» **YOUR OBJECTIVE**: Transcribe, word for word, all of the entries below, and exclude any pictures from the copy.

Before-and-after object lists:
******************************
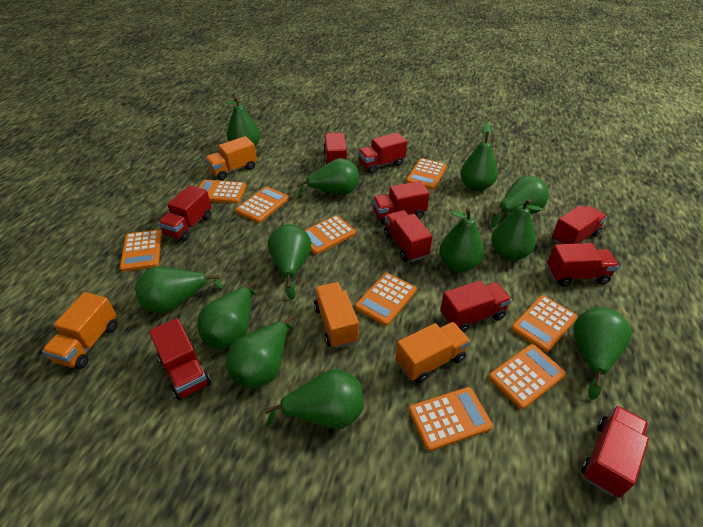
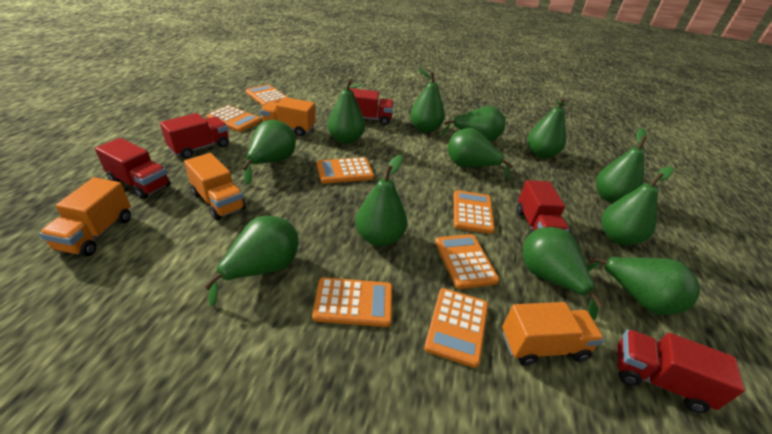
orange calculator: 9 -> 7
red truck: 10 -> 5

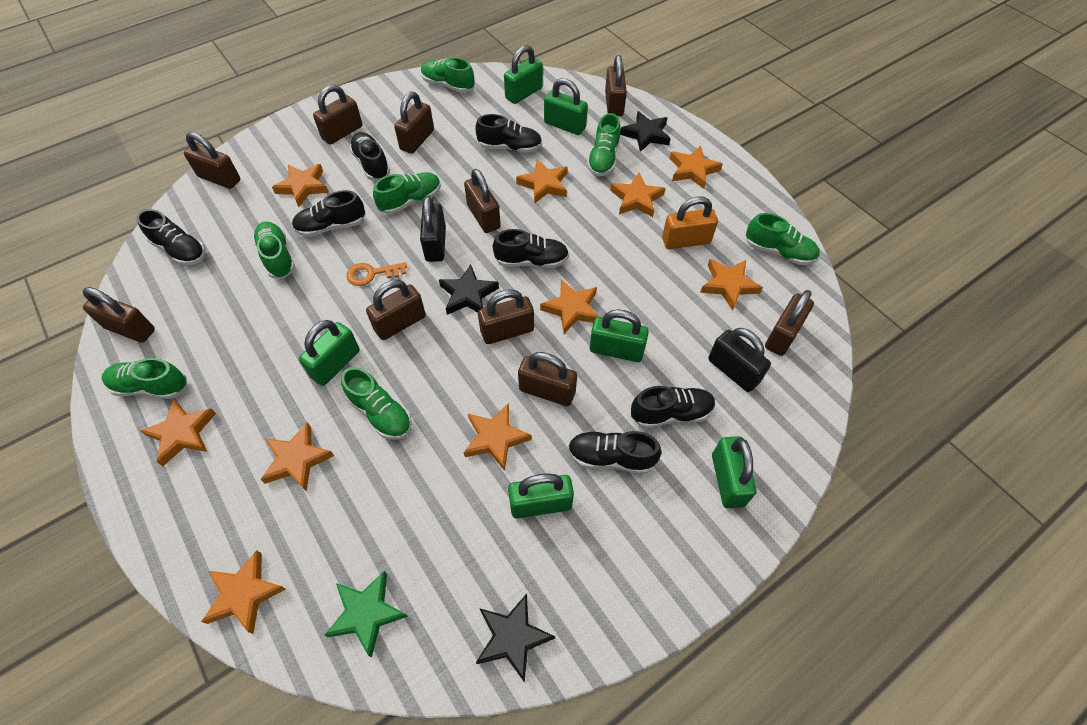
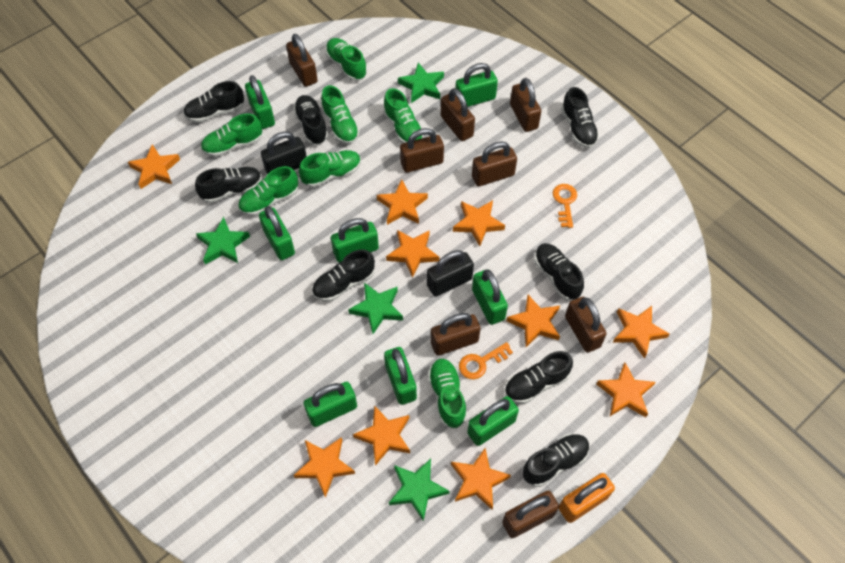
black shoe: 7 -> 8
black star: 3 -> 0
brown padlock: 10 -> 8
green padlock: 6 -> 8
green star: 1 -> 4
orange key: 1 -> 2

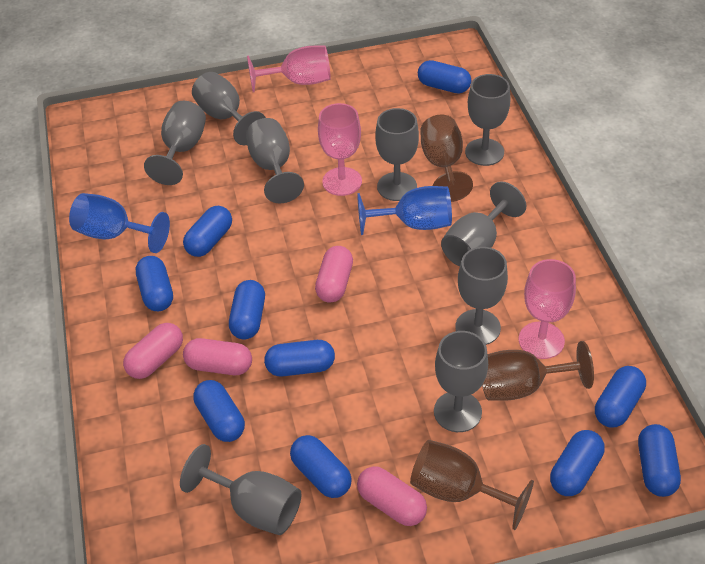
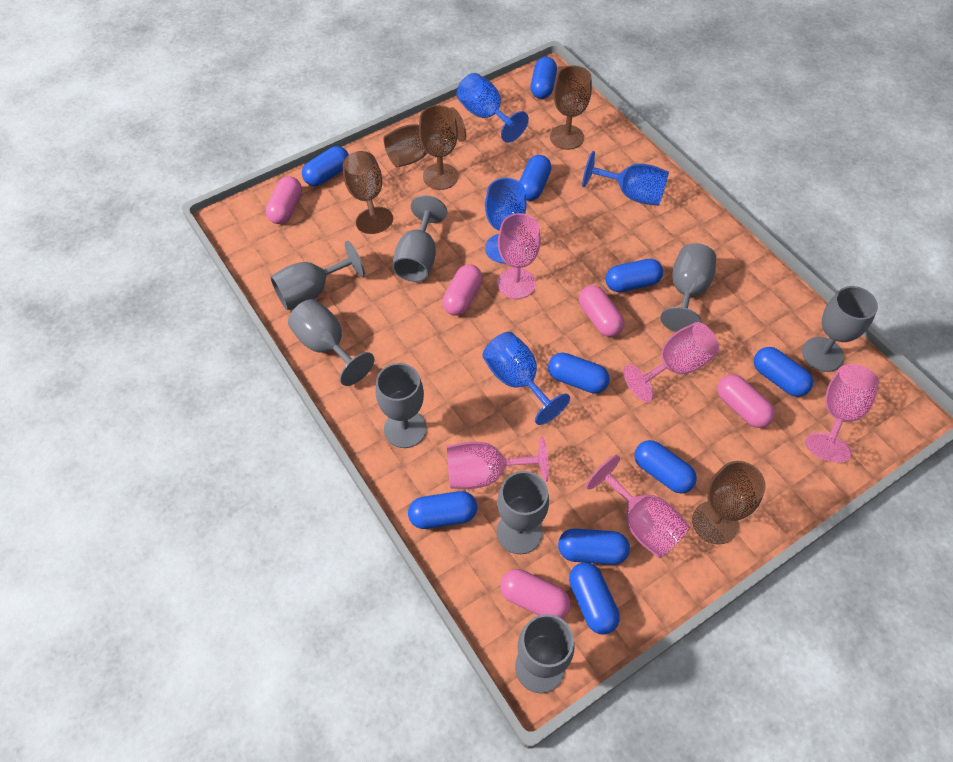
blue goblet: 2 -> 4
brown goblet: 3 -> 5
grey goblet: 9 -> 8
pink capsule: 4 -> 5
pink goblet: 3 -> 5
******************************
» **RESULT OF THE TASK**:
orange calculator: 9 -> 7
red truck: 10 -> 5

black shoe: 7 -> 8
black star: 3 -> 0
brown padlock: 10 -> 8
green padlock: 6 -> 8
green star: 1 -> 4
orange key: 1 -> 2

blue goblet: 2 -> 4
brown goblet: 3 -> 5
grey goblet: 9 -> 8
pink capsule: 4 -> 5
pink goblet: 3 -> 5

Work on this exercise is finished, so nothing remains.